RECORDS FOR THE EXERCISE —

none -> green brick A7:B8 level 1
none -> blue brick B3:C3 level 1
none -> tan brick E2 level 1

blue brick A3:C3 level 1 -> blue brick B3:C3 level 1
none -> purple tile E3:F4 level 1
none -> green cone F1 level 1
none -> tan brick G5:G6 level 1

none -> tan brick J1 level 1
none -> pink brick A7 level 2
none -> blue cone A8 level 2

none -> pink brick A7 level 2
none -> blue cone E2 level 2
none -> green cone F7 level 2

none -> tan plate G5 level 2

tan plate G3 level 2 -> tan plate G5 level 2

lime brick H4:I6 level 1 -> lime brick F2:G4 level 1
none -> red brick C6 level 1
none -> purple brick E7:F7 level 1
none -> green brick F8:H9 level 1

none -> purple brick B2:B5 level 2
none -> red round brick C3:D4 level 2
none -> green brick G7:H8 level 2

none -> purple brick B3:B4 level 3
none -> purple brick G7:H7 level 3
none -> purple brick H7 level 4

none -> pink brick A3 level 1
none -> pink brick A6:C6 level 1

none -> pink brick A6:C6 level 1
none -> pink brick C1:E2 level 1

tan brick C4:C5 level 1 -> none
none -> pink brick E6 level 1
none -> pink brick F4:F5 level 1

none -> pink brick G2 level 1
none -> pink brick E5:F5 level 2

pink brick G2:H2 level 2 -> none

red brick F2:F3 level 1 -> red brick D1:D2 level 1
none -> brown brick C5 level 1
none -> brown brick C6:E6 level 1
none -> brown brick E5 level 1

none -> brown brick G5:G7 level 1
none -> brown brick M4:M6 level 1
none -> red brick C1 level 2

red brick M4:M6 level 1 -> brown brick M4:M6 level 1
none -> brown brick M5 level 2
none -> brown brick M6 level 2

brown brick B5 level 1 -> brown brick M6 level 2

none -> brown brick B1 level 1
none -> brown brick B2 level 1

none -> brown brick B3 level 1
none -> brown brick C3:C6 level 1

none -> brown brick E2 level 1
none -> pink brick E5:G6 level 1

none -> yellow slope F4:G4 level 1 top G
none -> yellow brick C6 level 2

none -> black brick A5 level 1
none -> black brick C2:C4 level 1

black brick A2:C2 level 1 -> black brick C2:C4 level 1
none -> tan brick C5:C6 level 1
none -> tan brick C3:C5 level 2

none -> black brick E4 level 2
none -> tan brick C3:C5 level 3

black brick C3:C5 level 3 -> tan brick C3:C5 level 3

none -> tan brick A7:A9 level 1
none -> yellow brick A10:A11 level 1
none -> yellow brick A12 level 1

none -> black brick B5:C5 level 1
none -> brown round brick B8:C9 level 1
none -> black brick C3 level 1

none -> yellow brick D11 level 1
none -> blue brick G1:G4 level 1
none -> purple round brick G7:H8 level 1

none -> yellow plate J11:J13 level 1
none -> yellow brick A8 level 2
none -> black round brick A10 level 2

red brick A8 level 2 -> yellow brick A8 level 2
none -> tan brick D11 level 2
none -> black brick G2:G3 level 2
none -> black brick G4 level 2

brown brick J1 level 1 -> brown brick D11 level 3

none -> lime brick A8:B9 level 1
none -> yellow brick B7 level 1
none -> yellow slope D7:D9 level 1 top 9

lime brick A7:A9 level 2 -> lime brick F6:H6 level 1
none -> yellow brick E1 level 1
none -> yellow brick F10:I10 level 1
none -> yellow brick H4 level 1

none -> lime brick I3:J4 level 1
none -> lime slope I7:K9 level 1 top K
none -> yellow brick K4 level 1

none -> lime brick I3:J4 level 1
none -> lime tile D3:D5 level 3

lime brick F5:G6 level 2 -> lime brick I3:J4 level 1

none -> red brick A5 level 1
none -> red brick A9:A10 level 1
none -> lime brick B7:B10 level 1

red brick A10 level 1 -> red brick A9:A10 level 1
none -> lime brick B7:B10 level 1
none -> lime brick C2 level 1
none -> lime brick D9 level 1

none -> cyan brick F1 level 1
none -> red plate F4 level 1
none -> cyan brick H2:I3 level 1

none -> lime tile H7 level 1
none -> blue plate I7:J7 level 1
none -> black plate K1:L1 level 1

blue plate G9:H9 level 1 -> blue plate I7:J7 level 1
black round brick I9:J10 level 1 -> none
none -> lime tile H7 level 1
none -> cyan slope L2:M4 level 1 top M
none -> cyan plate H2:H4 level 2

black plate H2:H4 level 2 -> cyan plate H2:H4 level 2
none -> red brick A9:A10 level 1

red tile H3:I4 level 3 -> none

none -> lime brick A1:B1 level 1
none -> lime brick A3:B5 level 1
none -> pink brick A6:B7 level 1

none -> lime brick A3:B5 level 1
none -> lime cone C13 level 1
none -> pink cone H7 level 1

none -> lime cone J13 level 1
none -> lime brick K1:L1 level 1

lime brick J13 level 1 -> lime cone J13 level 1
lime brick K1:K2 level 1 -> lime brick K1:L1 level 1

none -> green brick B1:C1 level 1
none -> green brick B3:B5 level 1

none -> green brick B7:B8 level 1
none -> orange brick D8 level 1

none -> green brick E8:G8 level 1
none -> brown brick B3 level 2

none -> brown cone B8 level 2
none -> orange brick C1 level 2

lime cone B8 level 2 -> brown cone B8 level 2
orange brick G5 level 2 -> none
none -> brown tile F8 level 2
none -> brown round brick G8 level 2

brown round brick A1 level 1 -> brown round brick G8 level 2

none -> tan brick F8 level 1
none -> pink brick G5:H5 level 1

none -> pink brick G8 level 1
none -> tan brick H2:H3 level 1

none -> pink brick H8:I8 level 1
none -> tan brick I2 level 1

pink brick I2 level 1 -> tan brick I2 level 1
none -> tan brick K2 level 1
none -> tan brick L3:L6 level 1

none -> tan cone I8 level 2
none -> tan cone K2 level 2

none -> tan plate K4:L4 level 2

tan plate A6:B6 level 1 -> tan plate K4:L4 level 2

EXERCISE DETAILS — Reproduce, character for character, only the lines of the preceding data that start at the line with "none -> tan brick D11 level 2" and end at the line with "none -> black plate K1:L1 level 1", both included.

EXERCISE RESULT —
none -> tan brick D11 level 2
none -> black brick G2:G3 level 2
none -> black brick G4 level 2

brown brick J1 level 1 -> brown brick D11 level 3

none -> lime brick A8:B9 level 1
none -> yellow brick B7 level 1
none -> yellow slope D7:D9 level 1 top 9

lime brick A7:A9 level 2 -> lime brick F6:H6 level 1
none -> yellow brick E1 level 1
none -> yellow brick F10:I10 level 1
none -> yellow brick H4 level 1

none -> lime brick I3:J4 level 1
none -> lime slope I7:K9 level 1 top K
none -> yellow brick K4 level 1

none -> lime brick I3:J4 level 1
none -> lime tile D3:D5 level 3

lime brick F5:G6 level 2 -> lime brick I3:J4 level 1

none -> red brick A5 level 1
none -> red brick A9:A10 level 1
none -> lime brick B7:B10 level 1

red brick A10 level 1 -> red brick A9:A10 level 1
none -> lime brick B7:B10 level 1
none -> lime brick C2 level 1
none -> lime brick D9 level 1

none -> cyan brick F1 level 1
none -> red plate F4 level 1
none -> cyan brick H2:I3 level 1

none -> lime tile H7 level 1
none -> blue plate I7:J7 level 1
none -> black plate K1:L1 level 1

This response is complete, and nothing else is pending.